### The task
Return the records exactly as they are.

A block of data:

++++++++

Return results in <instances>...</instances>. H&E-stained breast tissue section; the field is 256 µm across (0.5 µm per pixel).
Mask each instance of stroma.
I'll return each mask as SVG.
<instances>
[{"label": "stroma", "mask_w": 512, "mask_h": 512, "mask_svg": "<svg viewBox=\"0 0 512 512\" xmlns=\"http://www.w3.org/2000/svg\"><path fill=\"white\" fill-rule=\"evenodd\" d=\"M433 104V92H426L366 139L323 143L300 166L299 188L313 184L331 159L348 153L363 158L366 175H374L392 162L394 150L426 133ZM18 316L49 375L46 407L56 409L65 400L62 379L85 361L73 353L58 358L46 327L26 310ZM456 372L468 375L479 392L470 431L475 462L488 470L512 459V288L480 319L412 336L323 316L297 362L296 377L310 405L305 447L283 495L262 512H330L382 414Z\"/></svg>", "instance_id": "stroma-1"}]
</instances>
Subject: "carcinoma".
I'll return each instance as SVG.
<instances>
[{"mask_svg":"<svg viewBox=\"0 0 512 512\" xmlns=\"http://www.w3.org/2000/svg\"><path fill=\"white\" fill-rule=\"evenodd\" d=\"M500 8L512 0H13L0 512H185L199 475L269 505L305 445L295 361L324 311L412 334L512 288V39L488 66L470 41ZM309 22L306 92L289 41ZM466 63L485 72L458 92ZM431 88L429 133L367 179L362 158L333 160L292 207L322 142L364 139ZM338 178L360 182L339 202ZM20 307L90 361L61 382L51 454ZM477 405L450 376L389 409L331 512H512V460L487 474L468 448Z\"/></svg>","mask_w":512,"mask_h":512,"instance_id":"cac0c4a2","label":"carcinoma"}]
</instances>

++++++++

### Result for this task
Return results in <instances>...</instances>. H&E-stained breast tissue section; the field is 256 µm across (0.5 µm per pixel).
Mask each instance of stroma.
I'll return each mask as SVG.
<instances>
[{"label": "stroma", "mask_w": 512, "mask_h": 512, "mask_svg": "<svg viewBox=\"0 0 512 512\" xmlns=\"http://www.w3.org/2000/svg\"><path fill=\"white\" fill-rule=\"evenodd\" d=\"M433 104V92H426L366 139L323 143L300 166L299 188L313 184L331 159L348 153L363 158L366 175H374L392 162L394 150L426 133ZM18 316L49 375L46 407L56 409L65 400L62 379L85 361L73 353L58 358L46 327L26 310ZM456 372L468 375L479 392L470 431L475 462L488 470L512 459V288L480 319L412 336L323 316L297 362L296 377L310 405L305 447L283 495L262 512H330L382 414Z\"/></svg>", "instance_id": "stroma-1"}]
</instances>
Subject: "carcinoma".
I'll return each instance as SVG.
<instances>
[{"mask_svg":"<svg viewBox=\"0 0 512 512\" xmlns=\"http://www.w3.org/2000/svg\"><path fill=\"white\" fill-rule=\"evenodd\" d=\"M500 8L512 0H13L0 512H185L199 475L269 505L305 445L295 361L324 311L412 334L512 288V39L488 66L470 41ZM309 22L306 92L289 41ZM466 63L485 72L458 92ZM431 88L429 133L367 179L362 158L333 160L292 207L322 142L364 139ZM338 178L360 182L339 202ZM20 307L90 361L61 382L51 454ZM477 405L450 376L389 409L331 512H512V460L487 474L468 448Z\"/></svg>","mask_w":512,"mask_h":512,"instance_id":"cac0c4a2","label":"carcinoma"}]
</instances>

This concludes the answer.